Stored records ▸

:::

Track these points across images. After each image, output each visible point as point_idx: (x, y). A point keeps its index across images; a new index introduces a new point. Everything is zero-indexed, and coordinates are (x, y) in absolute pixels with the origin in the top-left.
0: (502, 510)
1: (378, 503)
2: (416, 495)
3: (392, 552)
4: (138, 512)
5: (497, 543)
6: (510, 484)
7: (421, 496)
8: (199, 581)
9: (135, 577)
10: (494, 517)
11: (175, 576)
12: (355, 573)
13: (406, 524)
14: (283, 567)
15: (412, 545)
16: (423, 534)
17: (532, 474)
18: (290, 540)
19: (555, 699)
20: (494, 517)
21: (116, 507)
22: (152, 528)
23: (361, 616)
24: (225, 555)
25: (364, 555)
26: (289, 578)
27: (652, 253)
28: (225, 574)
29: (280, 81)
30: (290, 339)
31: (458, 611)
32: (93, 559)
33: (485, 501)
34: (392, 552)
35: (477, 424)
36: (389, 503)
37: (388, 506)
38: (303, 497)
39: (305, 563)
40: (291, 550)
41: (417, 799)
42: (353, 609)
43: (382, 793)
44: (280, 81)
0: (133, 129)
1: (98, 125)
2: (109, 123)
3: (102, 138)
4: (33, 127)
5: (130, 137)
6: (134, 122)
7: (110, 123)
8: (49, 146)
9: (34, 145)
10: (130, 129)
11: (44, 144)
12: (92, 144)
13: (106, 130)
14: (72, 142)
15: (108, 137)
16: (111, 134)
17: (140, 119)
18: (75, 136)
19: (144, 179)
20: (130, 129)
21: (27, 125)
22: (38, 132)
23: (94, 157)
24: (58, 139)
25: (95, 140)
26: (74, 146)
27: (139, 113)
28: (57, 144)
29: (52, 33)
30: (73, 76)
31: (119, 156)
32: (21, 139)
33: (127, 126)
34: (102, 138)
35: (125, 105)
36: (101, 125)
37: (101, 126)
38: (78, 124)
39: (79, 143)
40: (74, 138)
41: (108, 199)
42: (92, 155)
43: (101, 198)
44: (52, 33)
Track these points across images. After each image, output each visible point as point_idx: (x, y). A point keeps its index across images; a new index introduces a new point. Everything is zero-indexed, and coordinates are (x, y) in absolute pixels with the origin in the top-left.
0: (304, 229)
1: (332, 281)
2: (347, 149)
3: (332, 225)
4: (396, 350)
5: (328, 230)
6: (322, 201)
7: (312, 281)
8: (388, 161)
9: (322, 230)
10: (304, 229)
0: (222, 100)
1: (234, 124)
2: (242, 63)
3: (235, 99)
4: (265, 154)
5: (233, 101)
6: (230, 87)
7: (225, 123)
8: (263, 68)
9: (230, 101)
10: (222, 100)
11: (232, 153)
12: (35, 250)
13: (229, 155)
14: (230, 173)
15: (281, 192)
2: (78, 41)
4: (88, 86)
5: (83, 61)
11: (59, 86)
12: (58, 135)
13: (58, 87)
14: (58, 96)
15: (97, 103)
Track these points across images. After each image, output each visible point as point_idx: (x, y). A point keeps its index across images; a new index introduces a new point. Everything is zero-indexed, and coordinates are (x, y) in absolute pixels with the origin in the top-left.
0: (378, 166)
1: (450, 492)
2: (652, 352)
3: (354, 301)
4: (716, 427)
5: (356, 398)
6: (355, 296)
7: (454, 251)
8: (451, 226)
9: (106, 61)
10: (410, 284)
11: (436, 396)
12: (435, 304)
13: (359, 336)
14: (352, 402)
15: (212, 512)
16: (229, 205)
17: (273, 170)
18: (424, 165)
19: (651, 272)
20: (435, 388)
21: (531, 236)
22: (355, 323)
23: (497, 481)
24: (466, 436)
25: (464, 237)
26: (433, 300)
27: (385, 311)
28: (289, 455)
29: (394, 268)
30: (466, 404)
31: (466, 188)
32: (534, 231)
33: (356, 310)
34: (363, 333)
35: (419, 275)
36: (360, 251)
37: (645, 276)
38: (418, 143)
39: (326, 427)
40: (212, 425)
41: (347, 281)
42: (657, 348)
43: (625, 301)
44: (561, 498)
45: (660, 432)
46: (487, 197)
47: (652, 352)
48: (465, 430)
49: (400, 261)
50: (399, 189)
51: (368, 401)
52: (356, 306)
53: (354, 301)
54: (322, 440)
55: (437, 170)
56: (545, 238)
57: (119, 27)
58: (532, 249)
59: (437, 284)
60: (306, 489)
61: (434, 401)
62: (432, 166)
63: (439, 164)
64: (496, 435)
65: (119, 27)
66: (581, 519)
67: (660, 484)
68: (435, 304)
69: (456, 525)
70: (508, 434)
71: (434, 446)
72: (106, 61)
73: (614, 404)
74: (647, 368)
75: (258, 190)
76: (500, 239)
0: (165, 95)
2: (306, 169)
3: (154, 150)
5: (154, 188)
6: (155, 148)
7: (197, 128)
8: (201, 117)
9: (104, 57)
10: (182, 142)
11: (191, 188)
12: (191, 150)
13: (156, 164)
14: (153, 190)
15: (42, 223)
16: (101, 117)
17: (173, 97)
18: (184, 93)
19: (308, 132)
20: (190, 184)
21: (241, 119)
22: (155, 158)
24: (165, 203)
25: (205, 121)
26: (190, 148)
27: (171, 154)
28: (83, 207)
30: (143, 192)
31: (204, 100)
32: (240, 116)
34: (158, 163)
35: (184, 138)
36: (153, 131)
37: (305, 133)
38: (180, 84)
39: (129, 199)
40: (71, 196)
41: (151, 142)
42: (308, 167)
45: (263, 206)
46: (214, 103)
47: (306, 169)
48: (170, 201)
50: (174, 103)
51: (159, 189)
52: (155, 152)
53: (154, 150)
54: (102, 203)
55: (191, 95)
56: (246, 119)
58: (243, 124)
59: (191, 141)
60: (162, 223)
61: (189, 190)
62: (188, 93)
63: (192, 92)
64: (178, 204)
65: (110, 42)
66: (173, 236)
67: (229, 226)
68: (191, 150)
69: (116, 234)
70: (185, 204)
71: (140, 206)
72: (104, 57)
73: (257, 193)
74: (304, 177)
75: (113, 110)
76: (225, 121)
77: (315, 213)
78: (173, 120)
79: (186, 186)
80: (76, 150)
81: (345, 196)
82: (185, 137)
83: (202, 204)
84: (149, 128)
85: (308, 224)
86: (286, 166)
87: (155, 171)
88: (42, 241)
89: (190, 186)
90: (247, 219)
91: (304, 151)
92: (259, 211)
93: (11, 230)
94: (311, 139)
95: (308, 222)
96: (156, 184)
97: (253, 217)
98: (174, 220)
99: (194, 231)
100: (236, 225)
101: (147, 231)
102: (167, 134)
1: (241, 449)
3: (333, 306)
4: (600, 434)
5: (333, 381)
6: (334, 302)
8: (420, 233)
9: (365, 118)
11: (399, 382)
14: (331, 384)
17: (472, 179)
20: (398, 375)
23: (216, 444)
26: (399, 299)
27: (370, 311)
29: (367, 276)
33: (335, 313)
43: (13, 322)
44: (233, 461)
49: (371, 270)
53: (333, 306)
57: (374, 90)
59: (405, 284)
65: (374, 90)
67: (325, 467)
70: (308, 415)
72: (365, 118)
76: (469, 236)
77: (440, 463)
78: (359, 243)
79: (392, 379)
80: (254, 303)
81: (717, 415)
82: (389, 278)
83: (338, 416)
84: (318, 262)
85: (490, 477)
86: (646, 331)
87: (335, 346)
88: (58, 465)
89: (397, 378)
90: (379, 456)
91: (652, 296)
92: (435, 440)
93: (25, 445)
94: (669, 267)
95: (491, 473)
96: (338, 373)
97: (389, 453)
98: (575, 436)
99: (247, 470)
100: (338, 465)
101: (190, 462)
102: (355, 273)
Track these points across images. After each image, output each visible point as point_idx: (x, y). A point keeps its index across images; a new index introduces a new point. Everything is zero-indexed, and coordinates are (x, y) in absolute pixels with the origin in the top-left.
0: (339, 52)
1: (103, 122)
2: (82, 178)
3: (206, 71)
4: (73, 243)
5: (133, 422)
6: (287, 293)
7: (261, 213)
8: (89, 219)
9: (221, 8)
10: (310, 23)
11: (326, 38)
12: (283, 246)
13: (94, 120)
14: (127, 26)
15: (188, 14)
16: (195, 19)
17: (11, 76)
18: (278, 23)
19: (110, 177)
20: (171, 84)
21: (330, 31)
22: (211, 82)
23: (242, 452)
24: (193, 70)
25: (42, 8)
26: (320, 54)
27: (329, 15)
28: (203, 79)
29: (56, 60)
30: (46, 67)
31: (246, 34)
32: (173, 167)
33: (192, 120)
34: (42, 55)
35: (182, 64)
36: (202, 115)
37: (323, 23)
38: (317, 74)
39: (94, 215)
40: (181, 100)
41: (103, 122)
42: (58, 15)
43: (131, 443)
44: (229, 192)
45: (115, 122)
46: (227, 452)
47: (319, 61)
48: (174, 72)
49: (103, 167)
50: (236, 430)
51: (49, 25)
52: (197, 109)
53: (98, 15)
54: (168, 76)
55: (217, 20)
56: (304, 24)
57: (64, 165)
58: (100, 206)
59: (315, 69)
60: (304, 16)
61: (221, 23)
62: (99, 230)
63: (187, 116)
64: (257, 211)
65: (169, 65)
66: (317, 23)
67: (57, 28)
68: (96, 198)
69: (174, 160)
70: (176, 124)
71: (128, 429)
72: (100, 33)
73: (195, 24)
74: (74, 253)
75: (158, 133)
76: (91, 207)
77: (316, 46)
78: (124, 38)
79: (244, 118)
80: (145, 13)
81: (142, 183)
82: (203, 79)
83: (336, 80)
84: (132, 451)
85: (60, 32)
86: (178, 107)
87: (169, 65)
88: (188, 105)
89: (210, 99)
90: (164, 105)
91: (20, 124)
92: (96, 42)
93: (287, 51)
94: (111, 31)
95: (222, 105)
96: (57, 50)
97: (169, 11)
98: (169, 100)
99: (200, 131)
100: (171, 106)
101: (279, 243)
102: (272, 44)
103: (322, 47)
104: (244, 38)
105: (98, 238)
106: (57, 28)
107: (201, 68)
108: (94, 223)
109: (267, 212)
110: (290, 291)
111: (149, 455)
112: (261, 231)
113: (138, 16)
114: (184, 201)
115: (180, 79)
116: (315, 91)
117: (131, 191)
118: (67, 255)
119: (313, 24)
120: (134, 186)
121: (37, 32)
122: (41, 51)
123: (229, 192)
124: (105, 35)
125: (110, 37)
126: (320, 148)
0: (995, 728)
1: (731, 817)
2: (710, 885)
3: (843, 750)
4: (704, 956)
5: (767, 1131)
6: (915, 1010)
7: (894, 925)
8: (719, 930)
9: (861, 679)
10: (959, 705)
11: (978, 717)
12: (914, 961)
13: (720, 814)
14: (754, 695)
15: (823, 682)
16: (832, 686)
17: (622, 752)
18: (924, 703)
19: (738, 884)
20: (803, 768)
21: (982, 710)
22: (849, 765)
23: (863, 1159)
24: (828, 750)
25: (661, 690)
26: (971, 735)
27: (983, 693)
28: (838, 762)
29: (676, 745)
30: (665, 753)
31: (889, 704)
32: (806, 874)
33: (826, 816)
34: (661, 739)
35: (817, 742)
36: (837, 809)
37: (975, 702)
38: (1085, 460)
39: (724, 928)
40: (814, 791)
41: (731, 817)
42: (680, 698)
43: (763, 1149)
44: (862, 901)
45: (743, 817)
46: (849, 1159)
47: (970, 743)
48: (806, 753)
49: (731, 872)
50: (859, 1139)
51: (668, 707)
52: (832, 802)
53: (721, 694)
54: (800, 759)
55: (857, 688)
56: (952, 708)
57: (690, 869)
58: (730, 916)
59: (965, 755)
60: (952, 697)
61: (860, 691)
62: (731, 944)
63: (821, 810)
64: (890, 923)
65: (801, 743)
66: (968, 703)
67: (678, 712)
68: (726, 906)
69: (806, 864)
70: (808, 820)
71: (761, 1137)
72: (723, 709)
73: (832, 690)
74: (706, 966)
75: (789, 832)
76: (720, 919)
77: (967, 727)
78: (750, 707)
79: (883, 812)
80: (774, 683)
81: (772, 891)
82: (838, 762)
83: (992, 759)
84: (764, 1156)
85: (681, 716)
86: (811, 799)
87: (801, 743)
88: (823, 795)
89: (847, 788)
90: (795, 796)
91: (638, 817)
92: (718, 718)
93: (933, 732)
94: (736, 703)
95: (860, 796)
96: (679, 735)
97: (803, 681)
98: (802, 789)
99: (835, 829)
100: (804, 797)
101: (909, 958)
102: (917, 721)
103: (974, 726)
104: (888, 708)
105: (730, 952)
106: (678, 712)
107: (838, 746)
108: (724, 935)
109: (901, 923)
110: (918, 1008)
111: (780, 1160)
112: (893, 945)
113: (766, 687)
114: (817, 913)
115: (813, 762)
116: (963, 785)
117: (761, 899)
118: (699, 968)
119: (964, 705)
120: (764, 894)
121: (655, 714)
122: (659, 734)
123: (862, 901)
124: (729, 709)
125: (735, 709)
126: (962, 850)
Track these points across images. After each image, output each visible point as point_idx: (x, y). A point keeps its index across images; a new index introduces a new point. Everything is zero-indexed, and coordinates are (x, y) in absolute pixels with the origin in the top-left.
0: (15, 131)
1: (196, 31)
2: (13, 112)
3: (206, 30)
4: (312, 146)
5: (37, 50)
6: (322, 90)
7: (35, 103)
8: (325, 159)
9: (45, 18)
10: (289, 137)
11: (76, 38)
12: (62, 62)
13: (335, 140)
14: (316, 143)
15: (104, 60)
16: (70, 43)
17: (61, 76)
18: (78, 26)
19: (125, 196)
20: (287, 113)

:::

EXERCISE DESCRIPTION ▸
Rewrite everything in the data from the line containing "77: (315, 213)" down to the line containing "102: (355, 273)", both included, as a Markdown table with the columns Row and Data line. Number each row and skip any blank lines.

RESPONSE TO THIS EXERCISE ▸
| Row | Data line |
|---|---|
| 1 | 77: (315, 213) |
| 2 | 78: (173, 120) |
| 3 | 79: (186, 186) |
| 4 | 80: (76, 150) |
| 5 | 81: (345, 196) |
| 6 | 82: (185, 137) |
| 7 | 83: (202, 204) |
| 8 | 84: (149, 128) |
| 9 | 85: (308, 224) |
| 10 | 86: (286, 166) |
| 11 | 87: (155, 171) |
| 12 | 88: (42, 241) |
| 13 | 89: (190, 186) |
| 14 | 90: (247, 219) |
| 15 | 91: (304, 151) |
| 16 | 92: (259, 211) |
| 17 | 93: (11, 230) |
| 18 | 94: (311, 139) |
| 19 | 95: (308, 222) |
| 20 | 96: (156, 184) |
| 21 | 97: (253, 217) |
| 22 | 98: (174, 220) |
| 23 | 99: (194, 231) |
| 24 | 100: (236, 225) |
| 25 | 101: (147, 231) |
| 26 | 102: (167, 134) |
| 27 | 1: (241, 449) |
| 28 | 3: (333, 306) |
| 29 | 4: (600, 434) |
| 30 | 5: (333, 381) |
| 31 | 6: (334, 302) |
| 32 | 8: (420, 233) |
| 33 | 9: (365, 118) |
| 34 | 11: (399, 382) |
| 35 | 14: (331, 384) |
| 36 | 17: (472, 179) |
| 37 | 20: (398, 375) |
| 38 | 23: (216, 444) |
| 39 | 26: (399, 299) |
| 40 | 27: (370, 311) |
| 41 | 29: (367, 276) |
| 42 | 33: (335, 313) |
| 43 | 43: (13, 322) |
| 44 | 44: (233, 461) |
| 45 | 49: (371, 270) |
| 46 | 53: (333, 306) |
| 47 | 57: (374, 90) |
| 48 | 59: (405, 284) |
| 49 | 65: (374, 90) |
| 50 | 67: (325, 467) |
| 51 | 70: (308, 415) |
| 52 | 72: (365, 118) |
| 53 | 76: (469, 236) |
| 54 | 77: (440, 463) |
| 55 | 78: (359, 243) |
| 56 | 79: (392, 379) |
| 57 | 80: (254, 303) |
| 58 | 81: (717, 415) |
| 59 | 82: (389, 278) |
| 60 | 83: (338, 416) |
| 61 | 84: (318, 262) |
| 62 | 85: (490, 477) |
| 63 | 86: (646, 331) |
| 64 | 87: (335, 346) |
| 65 | 88: (58, 465) |
| 66 | 89: (397, 378) |
| 67 | 90: (379, 456) |
| 68 | 91: (652, 296) |
| 69 | 92: (435, 440) |
| 70 | 93: (25, 445) |
| 71 | 94: (669, 267) |
| 72 | 95: (491, 473) |
| 73 | 96: (338, 373) |
| 74 | 97: (389, 453) |
| 75 | 98: (575, 436) |
| 76 | 99: (247, 470) |
| 77 | 100: (338, 465) |
| 78 | 101: (190, 462) |
| 79 | 102: (355, 273) |